§ Dataset content:

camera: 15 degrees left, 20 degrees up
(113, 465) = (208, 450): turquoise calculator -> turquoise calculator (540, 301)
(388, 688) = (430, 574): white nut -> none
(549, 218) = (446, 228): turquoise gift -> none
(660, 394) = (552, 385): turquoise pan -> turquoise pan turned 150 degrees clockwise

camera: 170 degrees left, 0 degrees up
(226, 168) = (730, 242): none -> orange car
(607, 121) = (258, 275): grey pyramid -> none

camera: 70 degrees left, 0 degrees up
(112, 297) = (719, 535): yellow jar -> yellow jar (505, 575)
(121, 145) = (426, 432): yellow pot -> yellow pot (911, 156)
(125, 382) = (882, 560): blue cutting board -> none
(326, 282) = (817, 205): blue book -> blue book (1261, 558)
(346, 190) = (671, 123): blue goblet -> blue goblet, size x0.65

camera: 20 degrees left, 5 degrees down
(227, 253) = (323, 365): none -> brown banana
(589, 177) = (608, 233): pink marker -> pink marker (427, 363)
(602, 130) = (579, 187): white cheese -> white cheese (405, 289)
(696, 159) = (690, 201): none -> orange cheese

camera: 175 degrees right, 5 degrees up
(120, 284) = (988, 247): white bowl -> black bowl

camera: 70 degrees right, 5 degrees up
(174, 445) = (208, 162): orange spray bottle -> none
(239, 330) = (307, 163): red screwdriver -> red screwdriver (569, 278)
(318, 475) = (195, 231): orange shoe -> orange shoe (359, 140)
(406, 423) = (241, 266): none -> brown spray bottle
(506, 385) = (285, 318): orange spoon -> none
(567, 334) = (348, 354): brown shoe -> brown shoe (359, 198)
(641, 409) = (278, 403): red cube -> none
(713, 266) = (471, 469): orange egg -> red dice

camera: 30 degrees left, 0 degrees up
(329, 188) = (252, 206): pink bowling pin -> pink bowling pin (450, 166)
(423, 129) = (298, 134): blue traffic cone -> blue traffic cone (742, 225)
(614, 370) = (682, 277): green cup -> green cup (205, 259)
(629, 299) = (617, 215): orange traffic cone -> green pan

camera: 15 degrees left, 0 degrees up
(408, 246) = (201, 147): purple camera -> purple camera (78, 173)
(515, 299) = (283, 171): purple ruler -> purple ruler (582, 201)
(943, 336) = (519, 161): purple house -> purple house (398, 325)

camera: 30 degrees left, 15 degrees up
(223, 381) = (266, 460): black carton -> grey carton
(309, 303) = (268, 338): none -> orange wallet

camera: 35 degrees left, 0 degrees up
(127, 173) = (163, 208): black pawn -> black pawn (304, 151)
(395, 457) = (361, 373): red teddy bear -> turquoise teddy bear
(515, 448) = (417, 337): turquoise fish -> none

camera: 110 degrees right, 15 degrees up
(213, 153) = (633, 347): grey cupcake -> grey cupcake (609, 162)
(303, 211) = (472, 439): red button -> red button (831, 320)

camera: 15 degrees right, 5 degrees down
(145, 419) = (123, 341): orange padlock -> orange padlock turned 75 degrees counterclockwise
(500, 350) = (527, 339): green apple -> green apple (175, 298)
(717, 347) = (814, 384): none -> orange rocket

§ What is expected:
From the first line of the records through the line with "(239, 330) = (307, 163): red", retype everything word for word, including both ends.

§ Task response:
camera: 15 degrees left, 20 degrees up
(113, 465) = (208, 450): turquoise calculator -> turquoise calculator (540, 301)
(388, 688) = (430, 574): white nut -> none
(549, 218) = (446, 228): turquoise gift -> none
(660, 394) = (552, 385): turquoise pan -> turquoise pan turned 150 degrees clockwise

camera: 170 degrees left, 0 degrees up
(226, 168) = (730, 242): none -> orange car
(607, 121) = (258, 275): grey pyramid -> none

camera: 70 degrees left, 0 degrees up
(112, 297) = (719, 535): yellow jar -> yellow jar (505, 575)
(121, 145) = (426, 432): yellow pot -> yellow pot (911, 156)
(125, 382) = (882, 560): blue cutting board -> none
(326, 282) = (817, 205): blue book -> blue book (1261, 558)
(346, 190) = (671, 123): blue goblet -> blue goblet, size x0.65

camera: 20 degrees left, 5 degrees down
(227, 253) = (323, 365): none -> brown banana
(589, 177) = (608, 233): pink marker -> pink marker (427, 363)
(602, 130) = (579, 187): white cheese -> white cheese (405, 289)
(696, 159) = (690, 201): none -> orange cheese

camera: 175 degrees right, 5 degrees up
(120, 284) = (988, 247): white bowl -> black bowl

camera: 70 degrees right, 5 degrees up
(174, 445) = (208, 162): orange spray bottle -> none
(239, 330) = (307, 163): red screwdriver -> red screwdriver (569, 278)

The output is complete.